▶ **Data supplied**:
┏━━

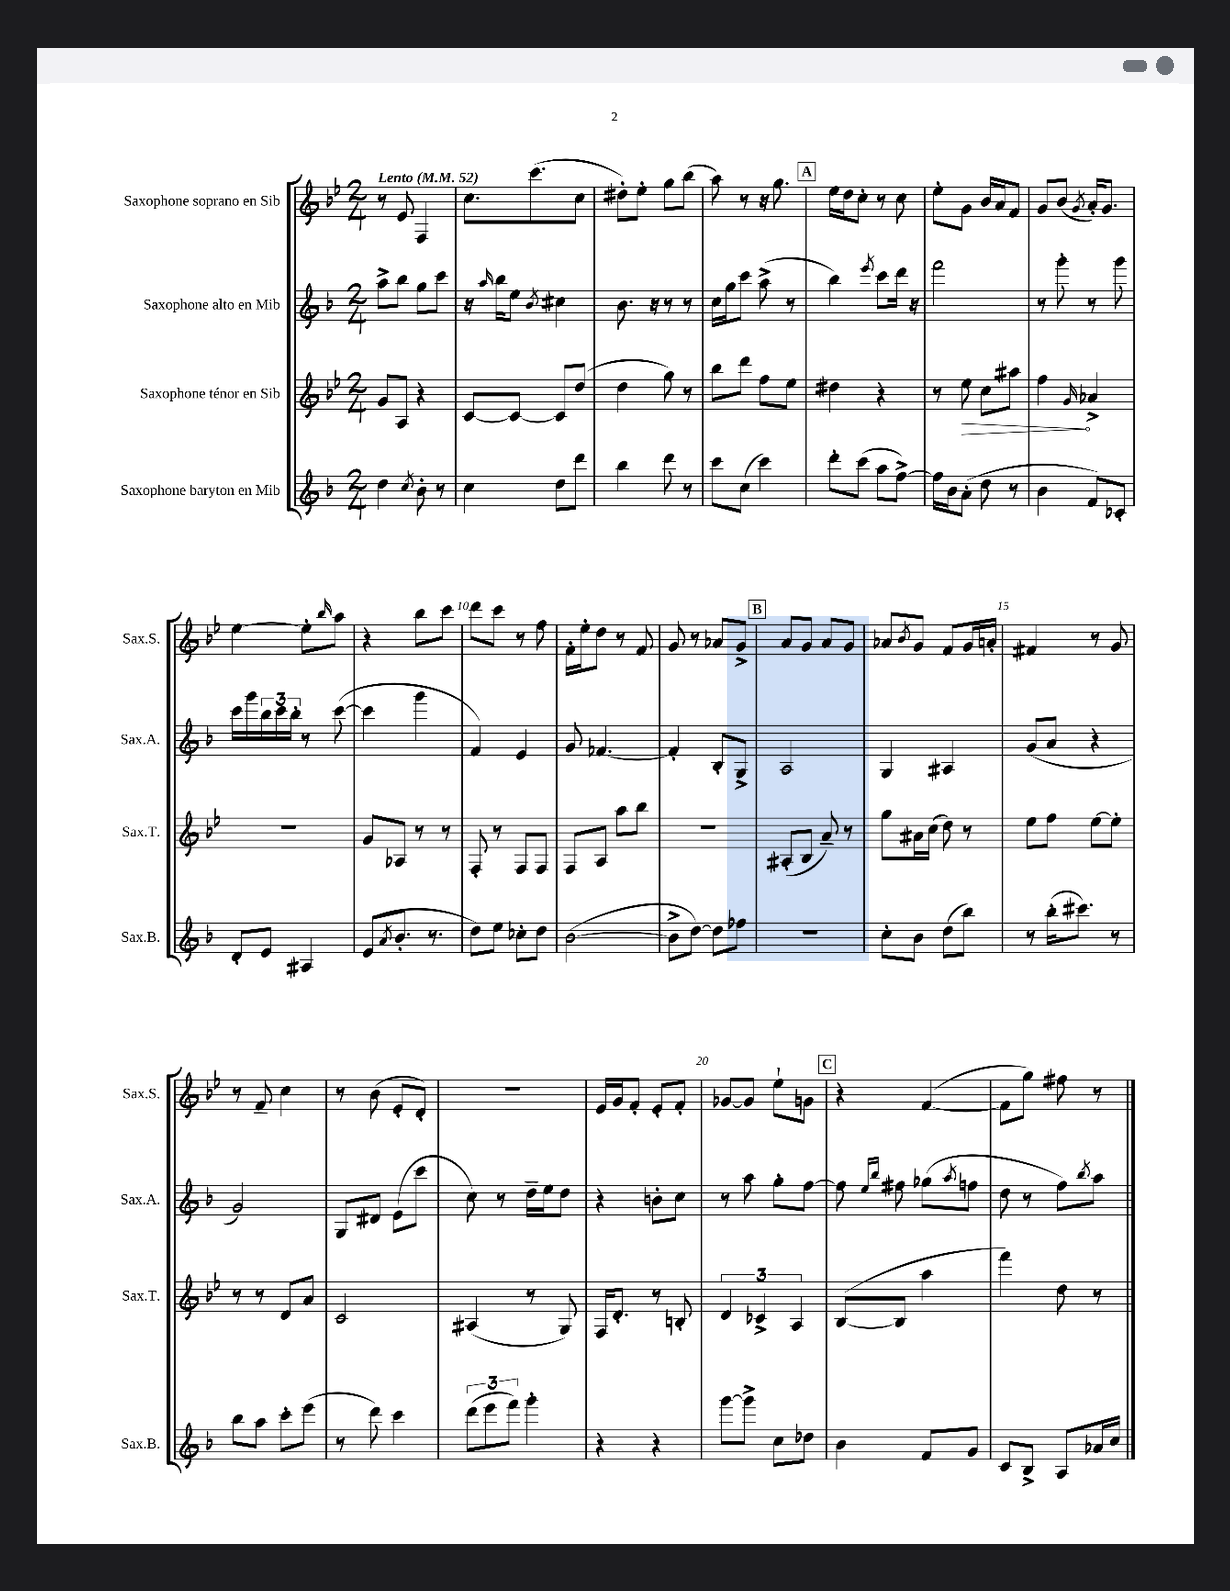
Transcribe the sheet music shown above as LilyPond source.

<<
\new StaffGroup <<
\new Staff = "s0" \with { instrumentName = "Saxophone soprano en Sib" shortInstrumentName = "Sax.S." } {
    \clef treble \key bes \major \numericTimeSignature \time 2/4 \tempo "Lento" 4 = 52
    r8 ees'8 f4 |
    c''8. c'''8.( c''8 |
    dis''8-.) ees''8-. g''8 bes''8( |
    a''8) r8 r16 g''8. |
    \mark \markup { \box "A" } ees''16 d''16 c''8-. r8 c''8 |
    ees''8-. g'8 bes'16 a'16 f'8 |
    g'8 bes'8( \acciaccatura { g'8 } a'16-.) g'8. |
    ees''4~ ees''8-. \grace { bes''16 } a''8 |
    r4 bes''8 c'''8 |
    d'''8 c'''8 r8 f''8 |
    f'16-. ees''16-. d''8 r8 f'8 |
    g'8 r8 aes'8 g'8-> |
    \mark \markup { \box "B" } a'8 g'8 a'8 g'8 |
    aes'8 \acciaccatura { bes'8 } g'8 f'8 g'16 a'16-. |
    fis'4 r8 g'8 |
    r8 f'8-- c''4 |
    r8 bes'8( ees'8-. d'8-.) |
    r2 |
    ees'16 g'16 f'8-. ees'8-. f'8-. |
    ges'8~ ges'8 ees''8-! g'8 |
    \mark \markup { \box "C" } r4 f'4~( |
    f'8 g''8) fis''8 r8 \bar "|." |
}
\new Staff = "s1" \with { instrumentName = "Saxophone alto en Mib" shortInstrumentName = "Sax.A." } {
    \clef treble \key f \major \numericTimeSignature \time 2/4
    a''8-> bes''8 g''8 c'''8 |
    r16 \grace { a''16 } bes''16 e''8 \acciaccatura { bes'8 } cis''4 |
    bes'8. r16 r8 r8 |
    c''16 g''16 c'''8 a''8->( r8 |
    \mark \markup { \box "A" } bes''4) \acciaccatura { e'''8 } c'''8 d'''16 r16 |
    f'''2 |
    r8 g'''8-. r8 g'''8 |
    c'''16 g'''16 \tuplet 3/2 { bes''16 c'''16 bes''16-. } r8 c'''8~( |
    c'''4 g'''4 |
    f'4) e'4 |
    g'8 fes'4.~ |
    fes'4-. bes8-. g8-> |
    \mark \markup { \box "B" } a2 |
    g4 ais4 |
    g'8( a'8 r4 |
    g'2) |
    g8 dis'8 e'8( c'''8 |
    c''8) r8 d''16-- e''16 d''8 |
    r4 b'8-. c''8 |
    r8 a''8 g''8-. f''8~ |
    \mark \markup { \box "C" } f''8 \grace { e''16 bes''16 } fis''8 ges''8( \acciaccatura { a''8 } f''8 |
    d''8 r8 f''8) \acciaccatura { bes''8 } a''8 \bar "|." |
}
\new Staff = "s2" \with { instrumentName = "Saxophone ténor en Sib" shortInstrumentName = "Sax.T." } {
    \clef treble \key bes \major \numericTimeSignature \time 2/4
    g'8 a8 r4 |
    c'8~ c'8~ c'8 d''8( |
    d''4 g''8) r8 |
    bes''8 d'''8 f''8 ees''8 |
    \mark \markup { \box "A" } dis''4 r4 |
    r8 \once \override Hairpin.circled-tip = ##t ees''8\> c''8 ais''8 |
    f''4\! \grace { g'16 } aes'4-> |
    R2 |
    g'8 aes8 r8 r8 |
    f8-. r8 f8 f8 |
    f8 a8 a''8 bes''8 |
    r2 |
    \mark \markup { \box "B" } ais8-.( bes8 a'8--) r8 |
    g''8 ais'16 c''16( d''8) r8 |
    ees''8 f''8 ees''8~ ees''8-. |
    r8 r8 d'8 a'8 |
    c'2 |
    ais4( r8 g8) |
    f16 d'8.-. r8 b8-. |
    \tuplet 3/2 { d'4 ces'4-> a4 } |
    \mark \markup { \box "C" } bes8~( bes8 a''4 |
    f'''4) d''8 r8 \bar "|." |
}
\new Staff = "s3" \with { instrumentName = "Saxophone baryton en Mib" shortInstrumentName = "Sax.B." } {
    \clef treble \key f \major \numericTimeSignature \time 2/4
    d''4 \acciaccatura { c''8 } bes'8-. r8 |
    c''4 d''8 d'''8 |
    bes''4 d'''8 r8 |
    c'''8 c''8( c'''4) |
    \mark \markup { \box "A" } d'''8-. c'''8( a''8 f''8~->) |
    f''16 bes'16 a'8-.( d''8 r8 |
    bes'4 f'8) ces'8-. |
    d'8-. e'8 ais4 |
    e'8( \acciaccatura { a'8 } bes'8.-. r8. |
    d''8) e''8 ces''8-. d''8 |
    bes'2~( |
    bes'8-> d''8~) d''8 fes''8 |
    \mark \markup { \box "B" } R2 |
    c''8-. bes'8 d''8( bes''8) |
    r8 bes''16-.( cis'''8.) r8 |
    bes''8 a''8 c'''8-. e'''8( |
    r8 d'''8) c'''4 |
    \tuplet 3/2 { d'''8( e'''8 f'''8) } g'''4-. |
    r4 r4 |
    g'''8~ g'''8-> c''8 des''8 |
    \mark \markup { \box "C" } bes'4 f'8 g'8 |
    c'8 bes8-> a8 aes'16 c''16 \bar "|." |
}
>>
>>
\layout { \context { \Score \override BarNumber.break-visibility = ##(#f #t #t) barNumberVisibility = #(every-nth-bar-number-visible 5) } }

┗━━

▶ **Problem description**: Count the lines in the records above that contain the string "shortInstrumentName", treating uppercase and lowercase as distinct, and reply with the number alone.

▶ **Solution**: 4